Brief
Everything in the data gets repeated exactly, except for the pictures.

Records provided

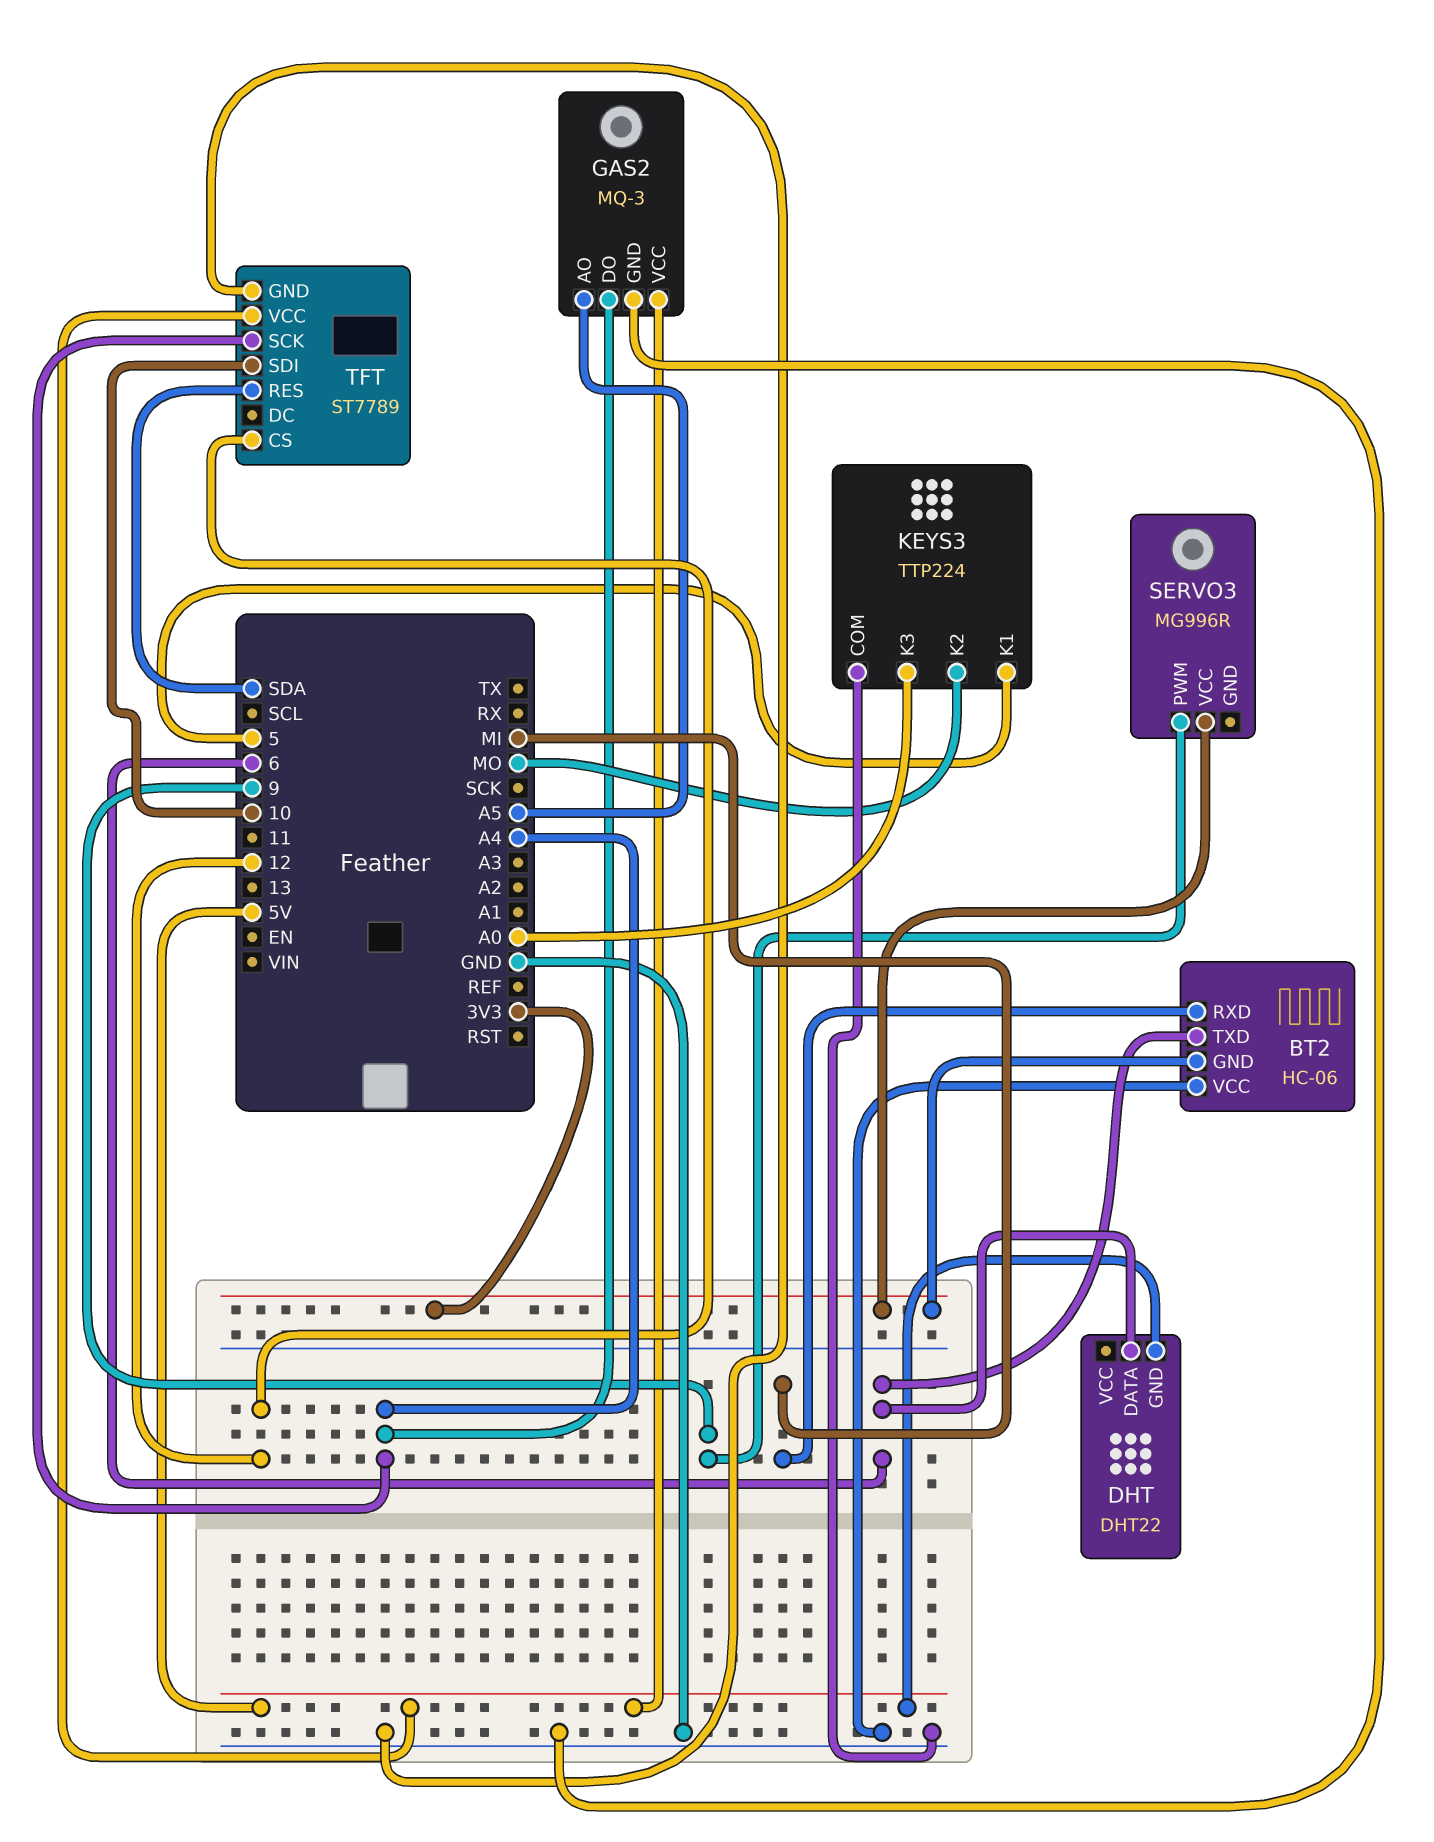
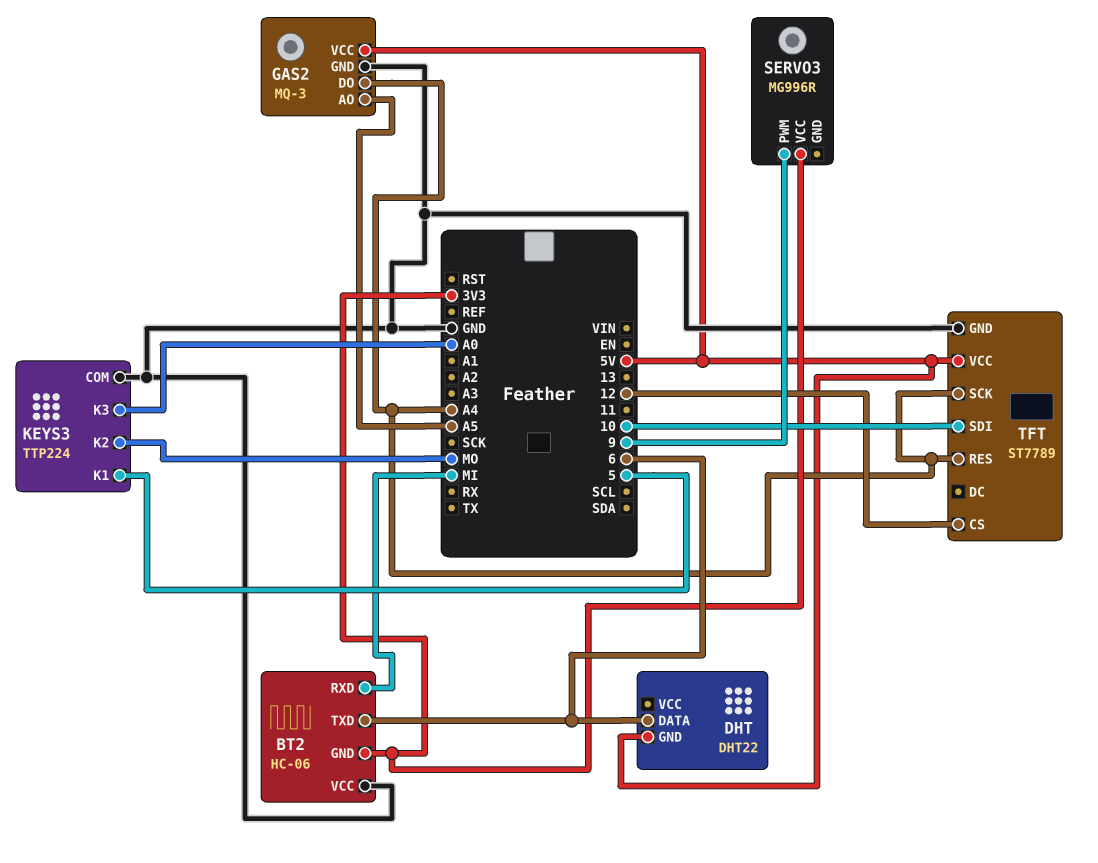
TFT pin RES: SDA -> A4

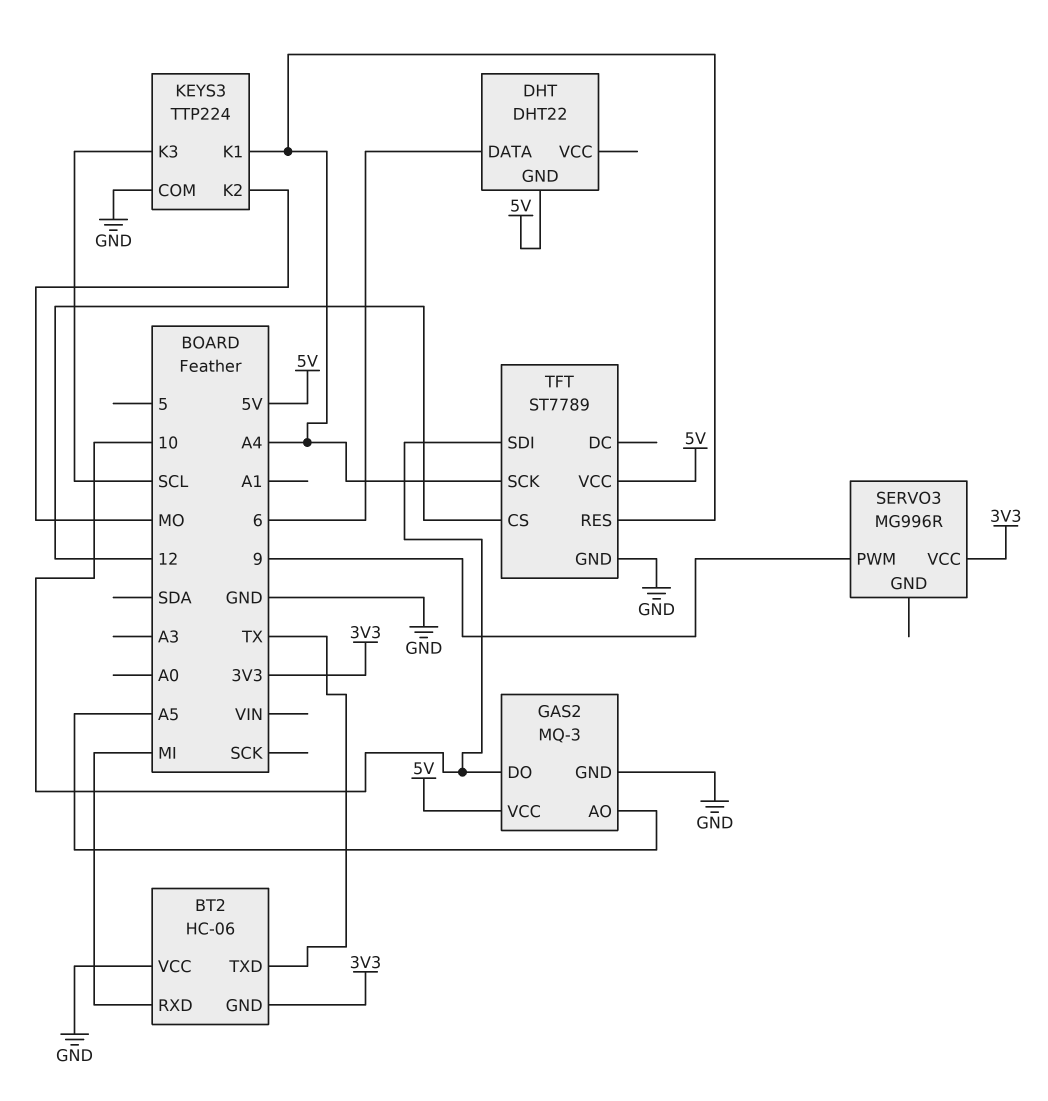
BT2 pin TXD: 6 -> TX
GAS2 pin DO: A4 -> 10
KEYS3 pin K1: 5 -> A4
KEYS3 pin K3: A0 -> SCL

Result for this exercise
TFT pin RES: SDA -> A4

BT2 pin TXD: 6 -> TX
GAS2 pin DO: A4 -> 10
KEYS3 pin K1: 5 -> A4
KEYS3 pin K3: A0 -> SCL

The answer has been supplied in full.